> What you need to do: Give back exactly the lines of the material below, starting with the line with "first_place: [464, 356]" and going on through the line with "first_place: [729, 468]".

> Extracted data:
----------------------------------------

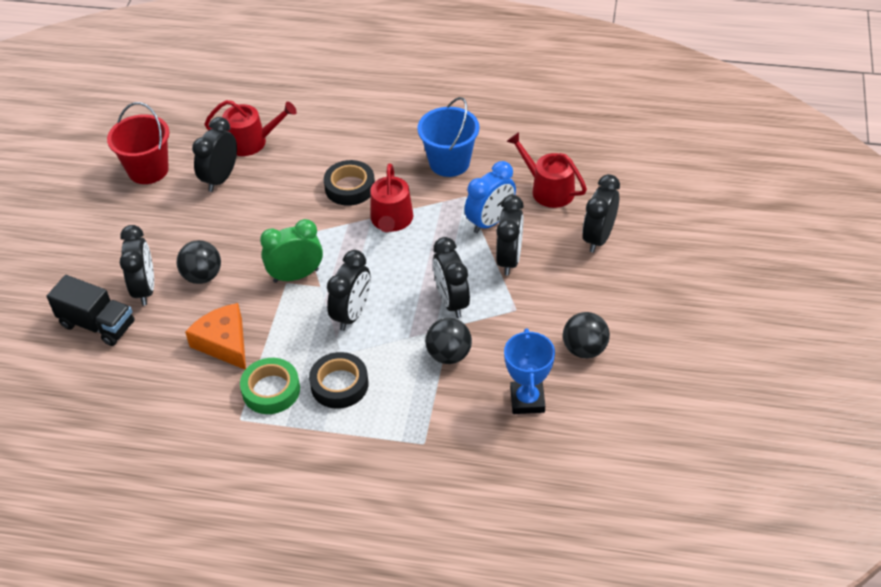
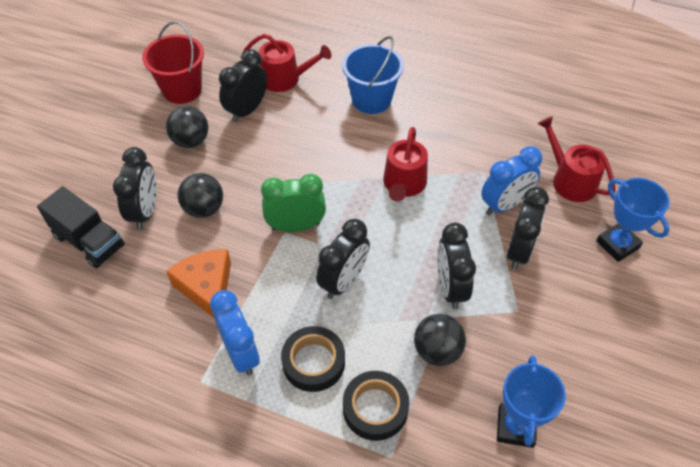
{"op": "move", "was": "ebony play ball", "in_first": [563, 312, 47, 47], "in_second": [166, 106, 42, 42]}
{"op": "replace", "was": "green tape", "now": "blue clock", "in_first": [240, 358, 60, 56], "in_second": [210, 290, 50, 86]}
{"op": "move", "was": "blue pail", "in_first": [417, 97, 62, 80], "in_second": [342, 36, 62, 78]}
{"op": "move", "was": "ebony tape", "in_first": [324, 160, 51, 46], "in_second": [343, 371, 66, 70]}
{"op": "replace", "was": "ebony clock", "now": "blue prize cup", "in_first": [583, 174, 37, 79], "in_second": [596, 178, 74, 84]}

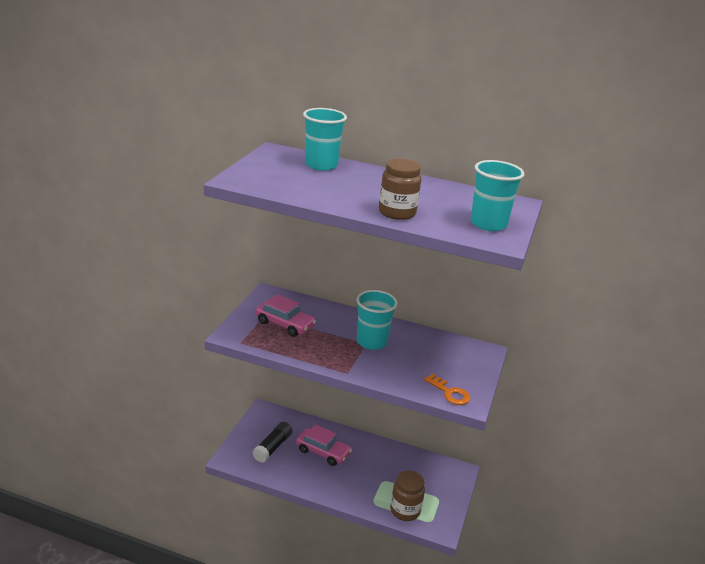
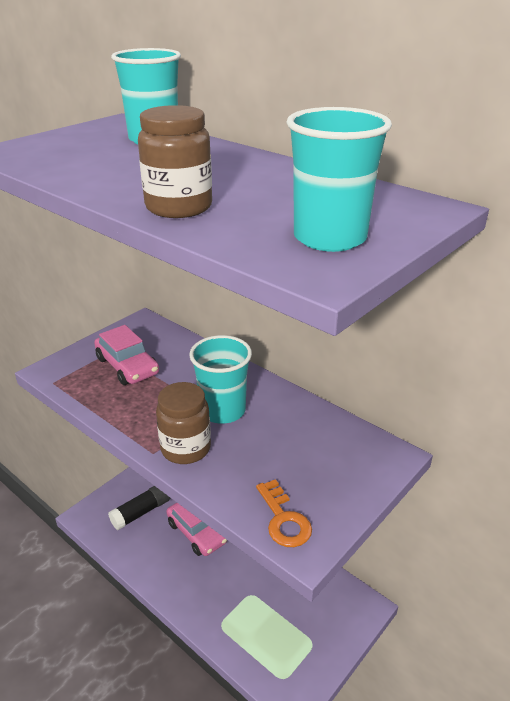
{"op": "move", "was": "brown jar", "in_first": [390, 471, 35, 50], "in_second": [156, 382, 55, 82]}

----------------------------------------

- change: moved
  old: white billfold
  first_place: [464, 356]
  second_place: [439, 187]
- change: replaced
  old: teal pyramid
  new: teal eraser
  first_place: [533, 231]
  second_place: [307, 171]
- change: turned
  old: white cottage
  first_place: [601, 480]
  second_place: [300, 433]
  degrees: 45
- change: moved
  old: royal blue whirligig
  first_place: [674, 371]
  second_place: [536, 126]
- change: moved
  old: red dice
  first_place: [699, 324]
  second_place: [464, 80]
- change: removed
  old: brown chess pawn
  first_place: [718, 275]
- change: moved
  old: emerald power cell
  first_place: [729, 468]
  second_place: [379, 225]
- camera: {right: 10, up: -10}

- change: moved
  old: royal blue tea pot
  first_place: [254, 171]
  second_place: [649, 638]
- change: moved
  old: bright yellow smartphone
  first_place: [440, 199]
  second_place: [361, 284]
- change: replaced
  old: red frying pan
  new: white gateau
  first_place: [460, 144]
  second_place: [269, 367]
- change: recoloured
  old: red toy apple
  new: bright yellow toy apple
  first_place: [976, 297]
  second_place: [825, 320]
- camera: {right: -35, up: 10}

----------------------------------------

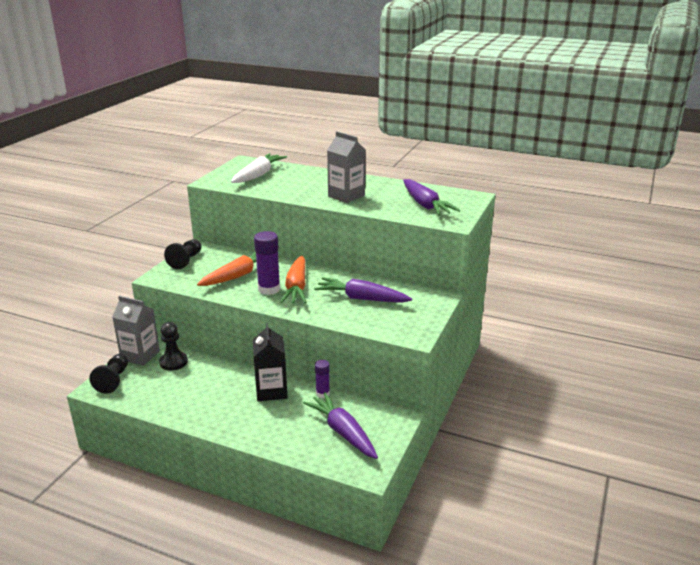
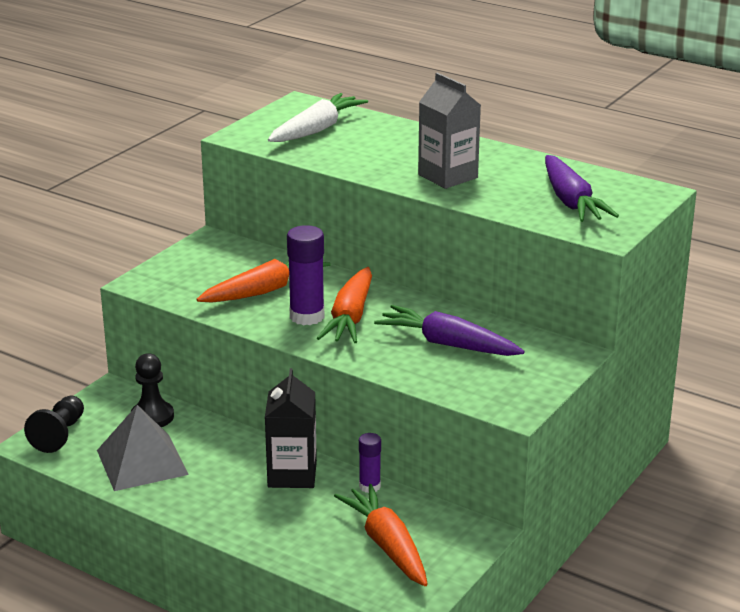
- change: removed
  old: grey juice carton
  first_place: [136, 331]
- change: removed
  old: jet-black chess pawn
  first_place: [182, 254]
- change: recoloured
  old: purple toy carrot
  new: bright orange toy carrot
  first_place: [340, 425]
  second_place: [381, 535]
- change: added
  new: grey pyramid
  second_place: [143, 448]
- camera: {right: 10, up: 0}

----------------------------------------

> Answer:
  first_place: [464, 356]
  second_place: [439, 187]
- change: replaced
  old: teal pyramid
  new: teal eraser
  first_place: [533, 231]
  second_place: [307, 171]
- change: turned
  old: white cottage
  first_place: [601, 480]
  second_place: [300, 433]
  degrees: 45
- change: moved
  old: royal blue whirligig
  first_place: [674, 371]
  second_place: [536, 126]
- change: moved
  old: red dice
  first_place: [699, 324]
  second_place: [464, 80]
- change: removed
  old: brown chess pawn
  first_place: [718, 275]
- change: moved
  old: emerald power cell
  first_place: [729, 468]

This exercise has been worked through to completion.